§ Exercise aim:
Begin the copy at the line containing "brown brush: 6 -> 5" in the data below and end it at the line containing "orange spinning top: 7 -> 2", keeping each line exact and leaving out pictures.

[Spatial reasoning data]
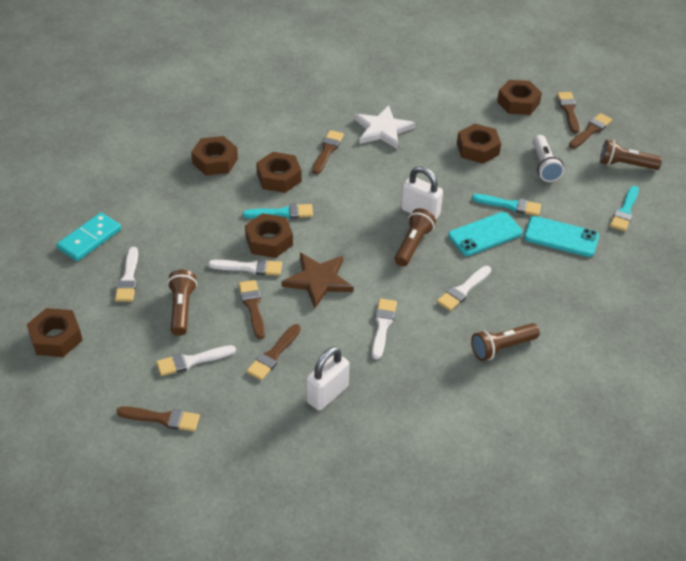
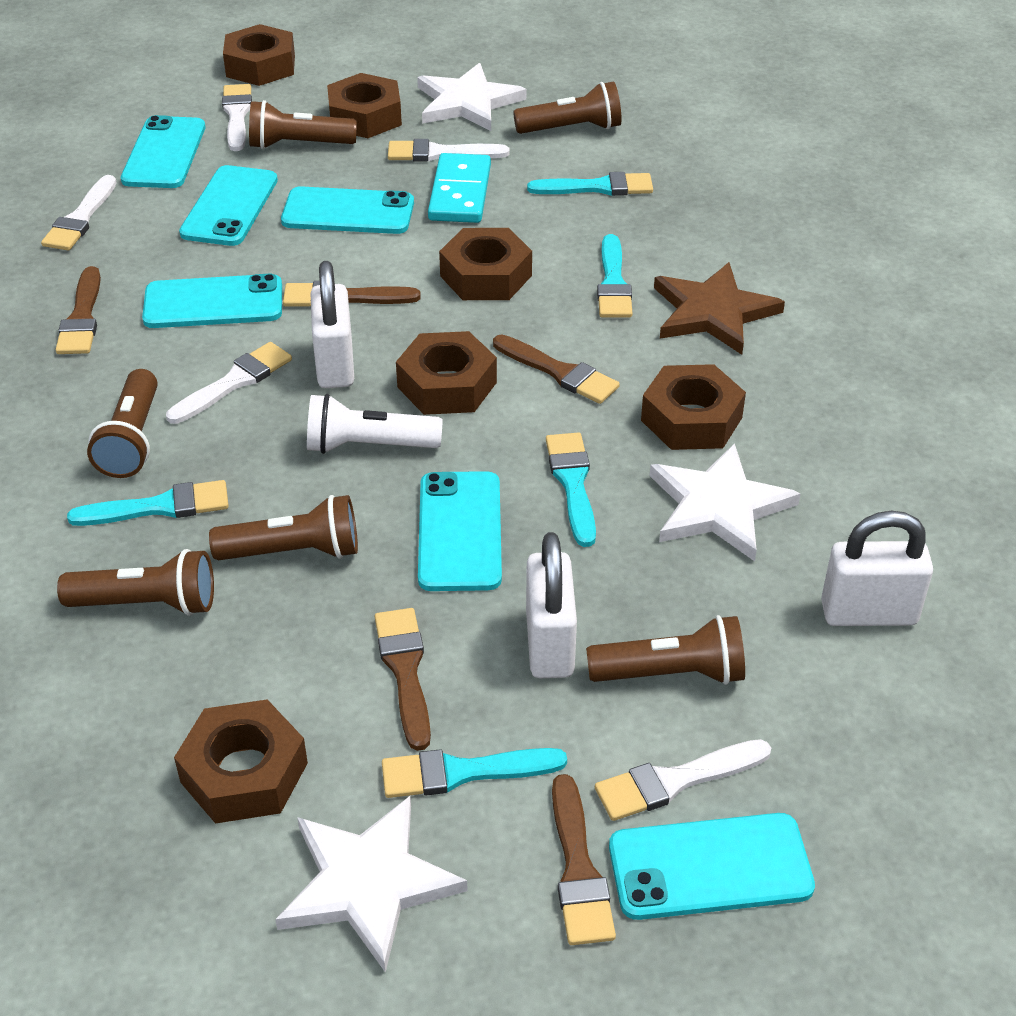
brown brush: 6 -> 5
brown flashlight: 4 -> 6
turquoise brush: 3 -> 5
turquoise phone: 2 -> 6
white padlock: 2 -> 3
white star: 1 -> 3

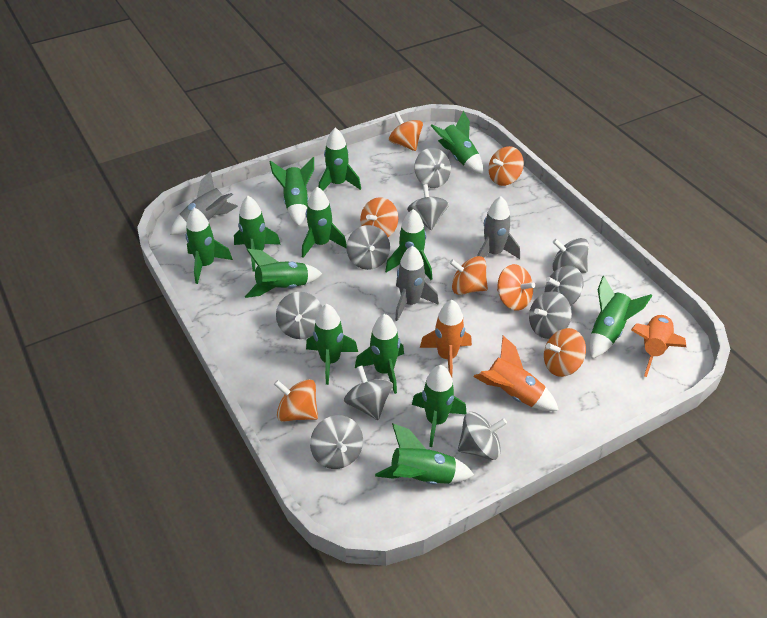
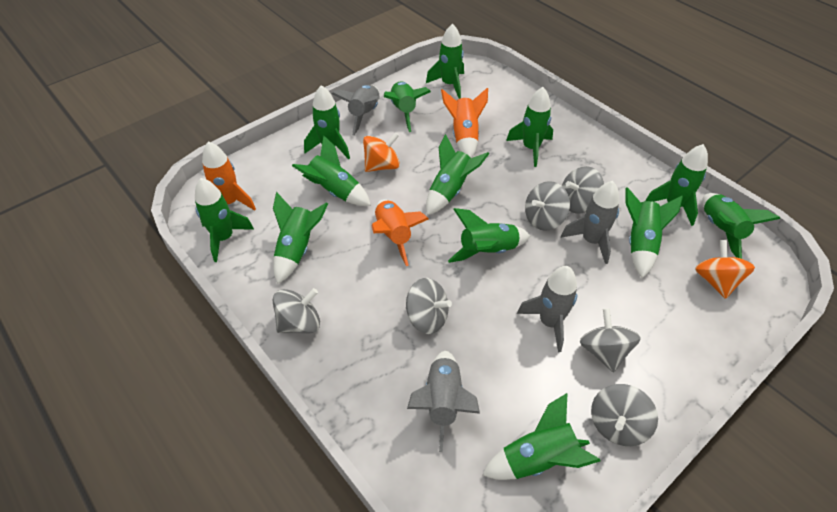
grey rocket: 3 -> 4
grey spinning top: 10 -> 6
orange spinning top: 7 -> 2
==
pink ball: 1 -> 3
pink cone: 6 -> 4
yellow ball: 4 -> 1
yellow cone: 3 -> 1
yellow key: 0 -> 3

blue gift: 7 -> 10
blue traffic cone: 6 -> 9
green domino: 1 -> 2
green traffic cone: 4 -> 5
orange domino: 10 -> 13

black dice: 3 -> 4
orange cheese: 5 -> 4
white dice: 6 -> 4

§ Solution for this task:
brown brush: 6 -> 5
brown flashlight: 4 -> 6
turquoise brush: 3 -> 5
turquoise phone: 2 -> 6
white padlock: 2 -> 3
white star: 1 -> 3

grey rocket: 3 -> 4
grey spinning top: 10 -> 6
orange spinning top: 7 -> 2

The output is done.